WHAT THE TASK REQUIRES >>
Reproduce the items below word for word, starting at the very beginning and ending with the line that contains "coordinates (236, 465).". Leave the pictures out of your copy.

RECORD SET >>
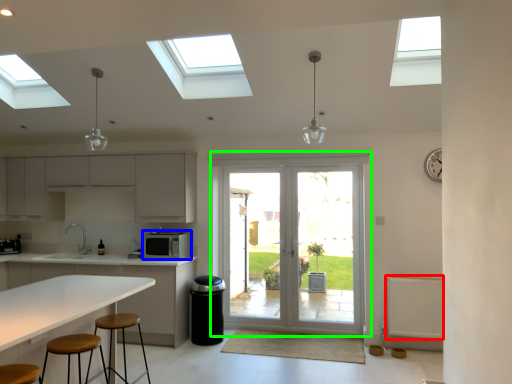
Question: Which object is positioned farthest from radiator (highlighted by a red box)? Select from appliance (highlighted by a blue box) and door (highlighted by a green box).

Choices:
 (A) appliance
 (B) door

Answer: (A)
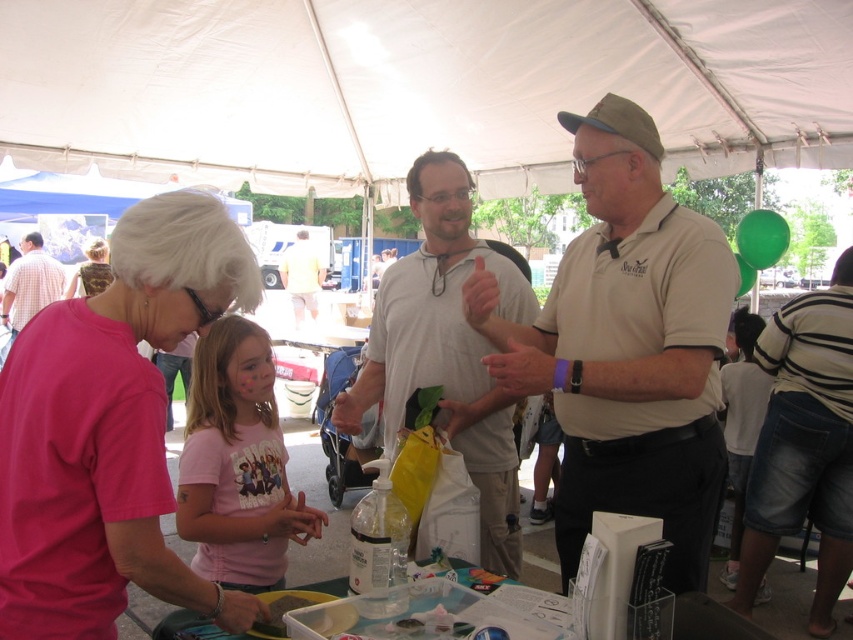
Who is more distant from viewer, (241, 502) or (39, 273)?

The point (39, 273) is behind.

Between point (277, 557) and point (22, 284), which one is positioned in front?

Point (277, 557) is more forward.

Where is `pink cotton shirt at center`? This screenshot has height=640, width=853. pink cotton shirt at center is located at coordinates (236, 465).

Is striped shirt at center wider than camouflage fabric backpack at upper left?

Yes.

Is striped shirt at center bigger than camouflage fabric backpack at upper left?

Yes, striped shirt at center is bigger than camouflage fabric backpack at upper left.

Image resolution: width=853 pixels, height=640 pixels. Describe the element at coordinates (804, 444) in the screenshot. I see `striped shirt at center` at that location.

Find the location of `striped shirt at center`. striped shirt at center is located at coordinates (804, 444).

Can you confirm if pink fabric shirt at upper left is wider than light yellow shirt at center?

Incorrect, pink fabric shirt at upper left's width does not surpass light yellow shirt at center's.

Which is more to the left, pink fabric shirt at upper left or light yellow shirt at center?

From the viewer's perspective, light yellow shirt at center appears more on the left side.

What do you see at coordinates (109, 428) in the screenshot? The image size is (853, 640). I see `pink fabric shirt at upper left` at bounding box center [109, 428].

Find the location of `pink fabric shirt at upper left`. pink fabric shirt at upper left is located at coordinates (109, 428).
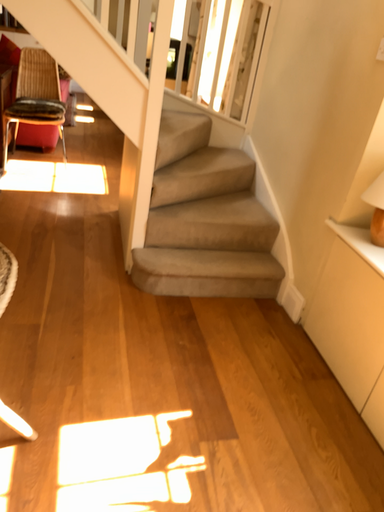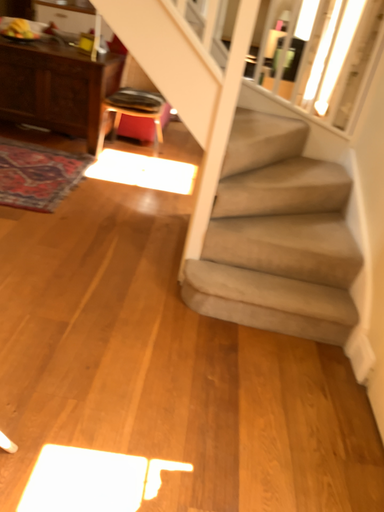
Question: Which way did the camera rotate in the video?

Choices:
 (A) rotated left
 (B) rotated right

Answer: (A)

WRITTEN RESPONSE >>
Question: Which object is positioned farthest from radiator (highlighted by a red box)? Select from appliance (highlighted by a blue box) and door (highlighted by a green box).

Choices:
 (A) appliance
 (B) door

Answer: (A)
Who is more distant from viewer, (241, 502) or (39, 273)?

The point (39, 273) is behind.

Between point (277, 557) and point (22, 284), which one is positioned in front?

Point (277, 557) is more forward.

Where is `pink cotton shirt at center`? This screenshot has height=640, width=853. pink cotton shirt at center is located at coordinates (236, 465).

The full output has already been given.